* _Content revision data_
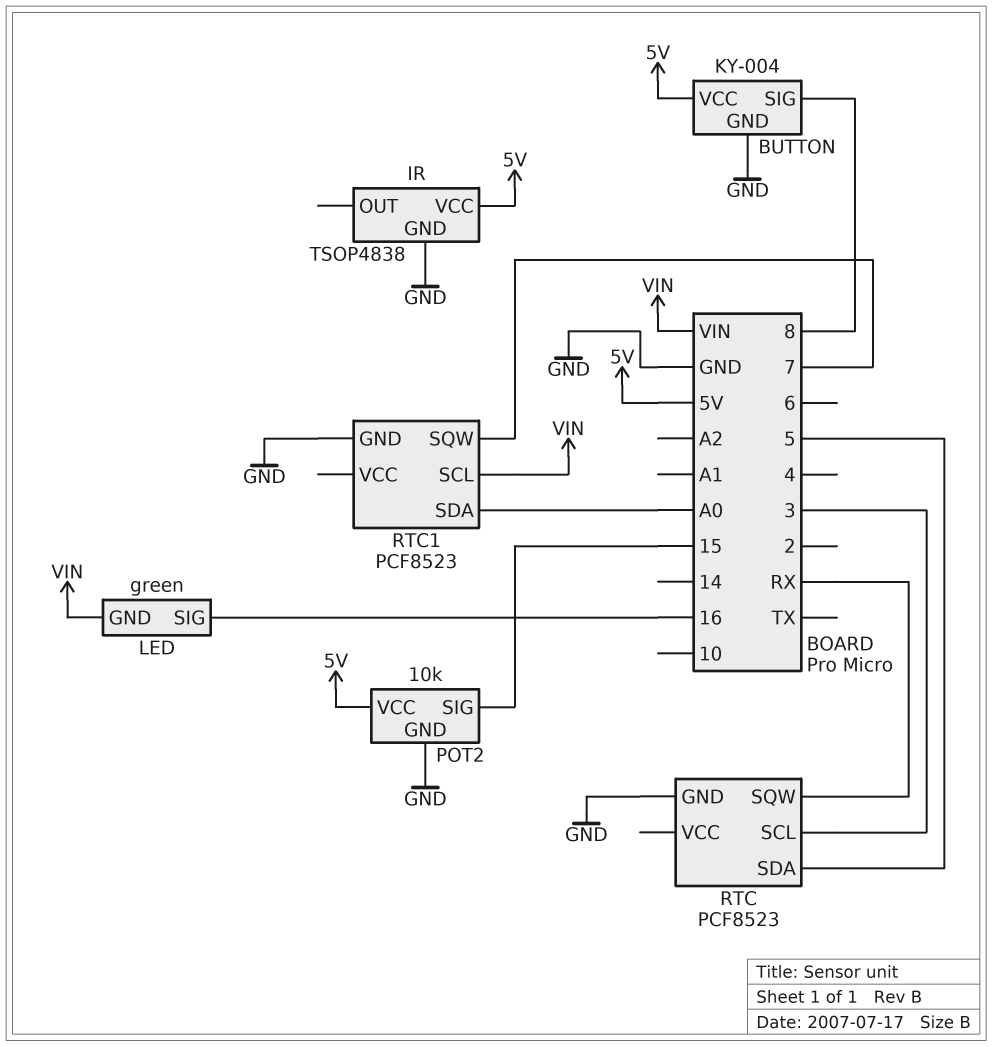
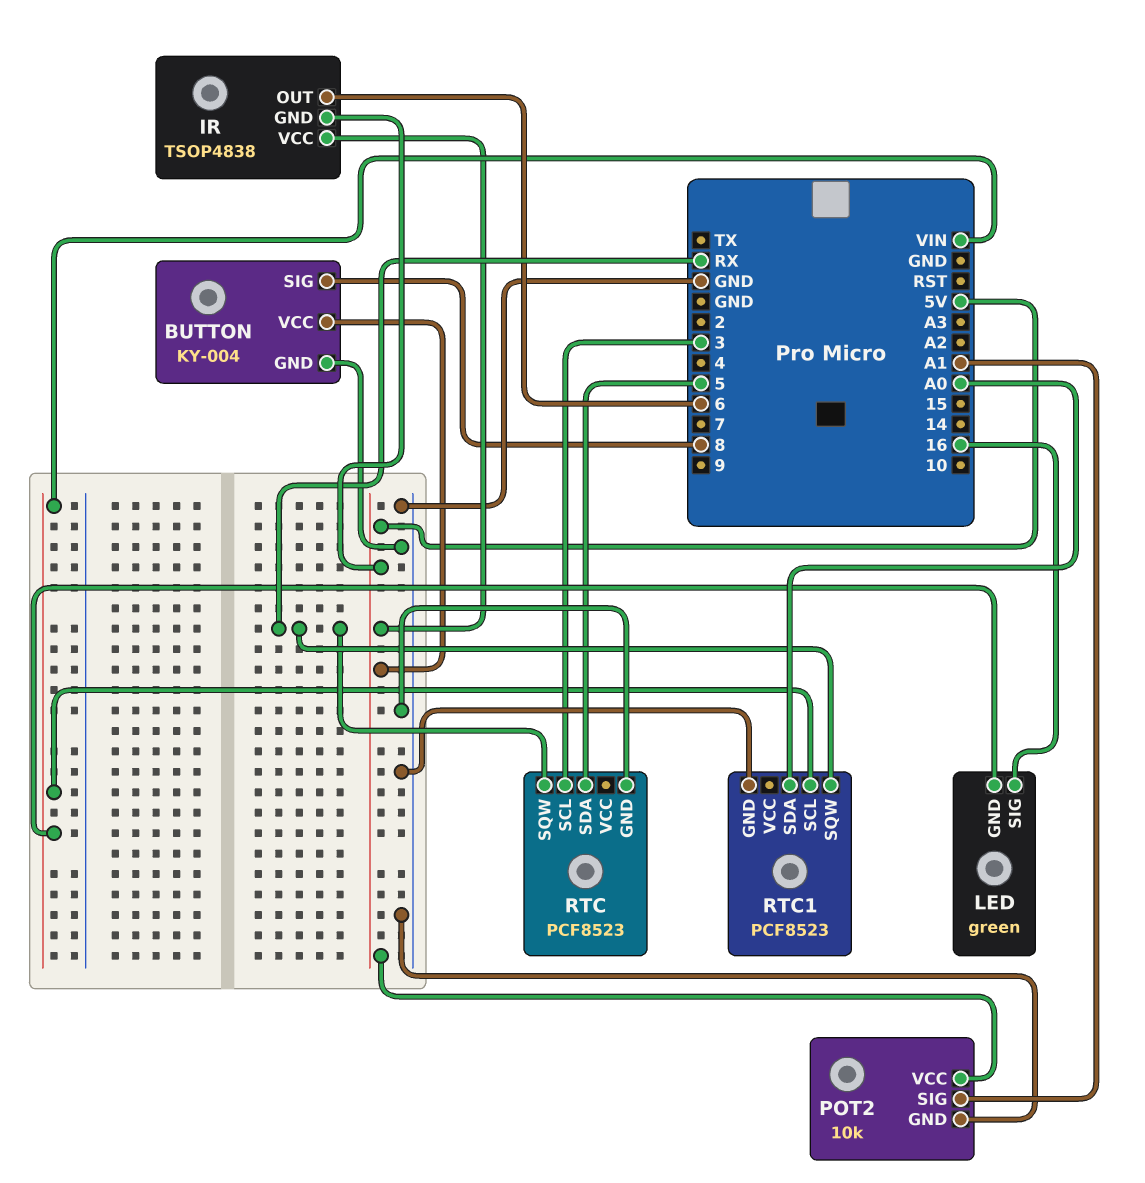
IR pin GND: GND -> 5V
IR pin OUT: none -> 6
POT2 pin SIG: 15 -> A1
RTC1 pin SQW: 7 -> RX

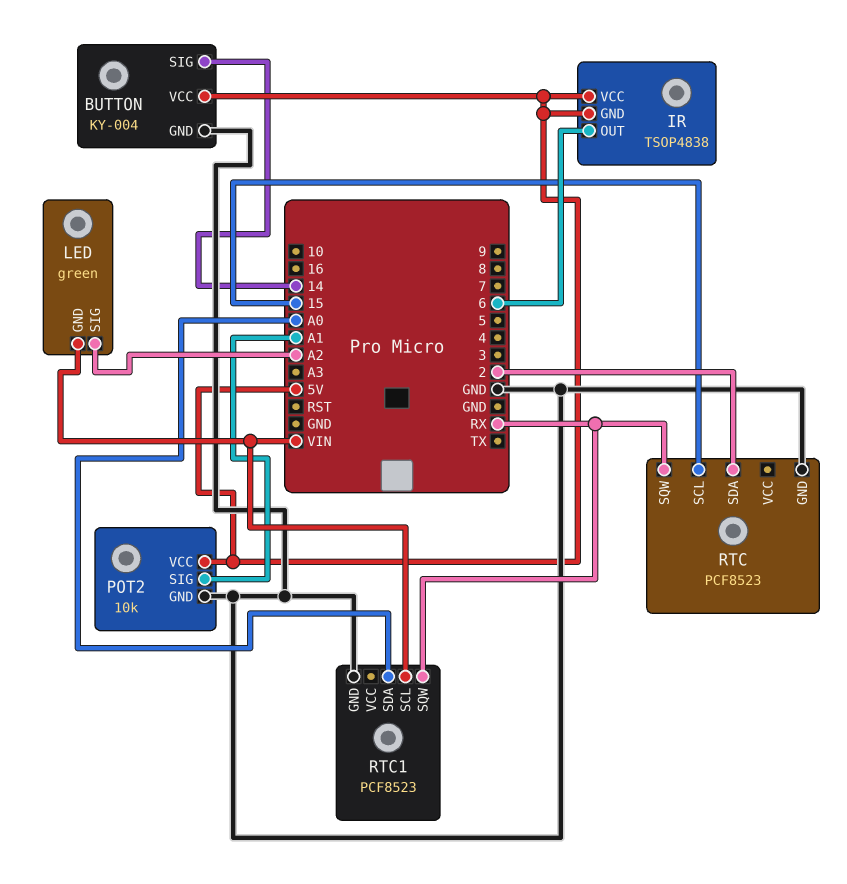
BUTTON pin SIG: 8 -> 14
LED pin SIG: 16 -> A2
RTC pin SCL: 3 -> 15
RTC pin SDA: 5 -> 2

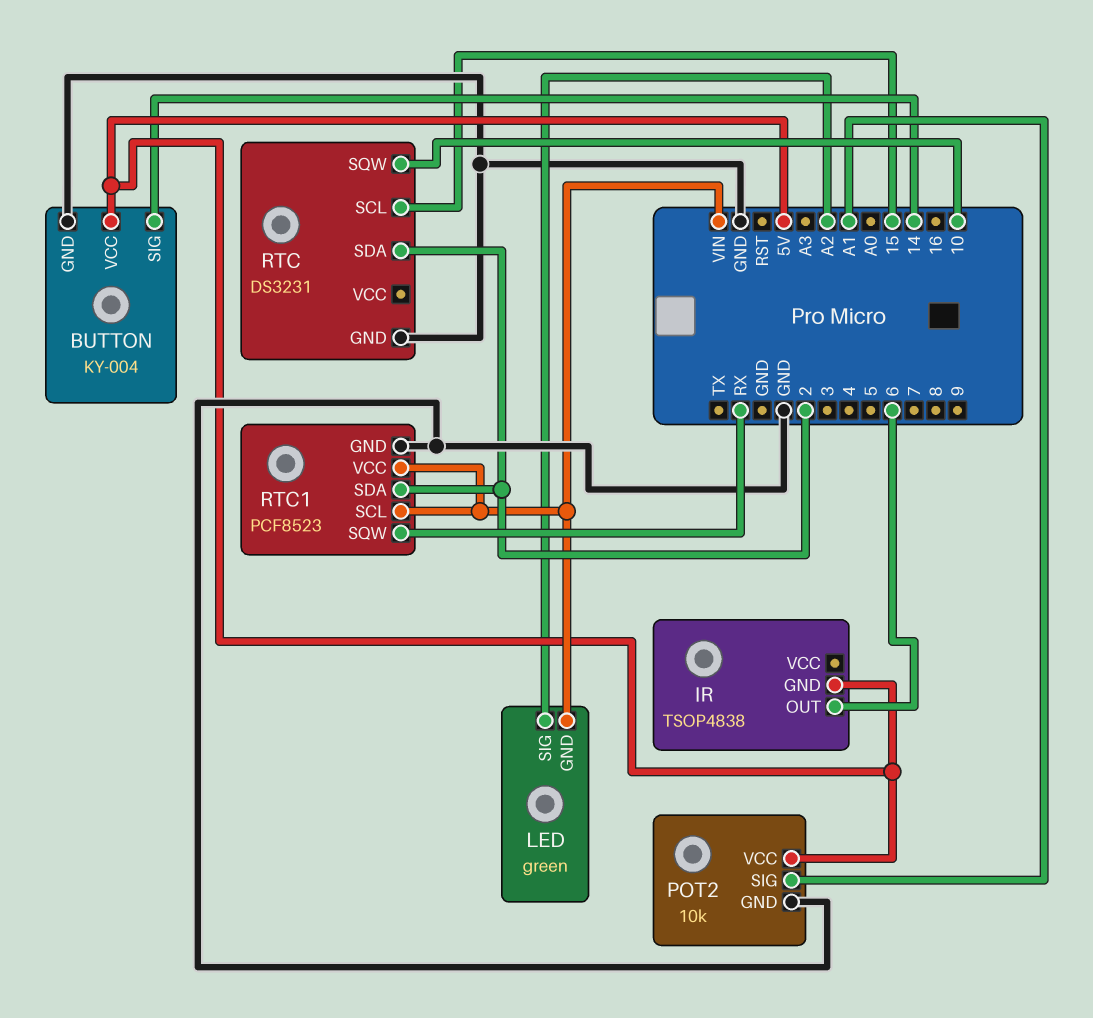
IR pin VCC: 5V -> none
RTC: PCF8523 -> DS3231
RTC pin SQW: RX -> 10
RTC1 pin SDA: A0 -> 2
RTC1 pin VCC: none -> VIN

* _EXERCISE_
What the answer needs is every record above, exactly as written, and no pictures.

* _RESULT OF THIS TASK_
IR pin GND: GND -> 5V
IR pin OUT: none -> 6
POT2 pin SIG: 15 -> A1
RTC1 pin SQW: 7 -> RX

BUTTON pin SIG: 8 -> 14
LED pin SIG: 16 -> A2
RTC pin SCL: 3 -> 15
RTC pin SDA: 5 -> 2

IR pin VCC: 5V -> none
RTC: PCF8523 -> DS3231
RTC pin SQW: RX -> 10
RTC1 pin SDA: A0 -> 2
RTC1 pin VCC: none -> VIN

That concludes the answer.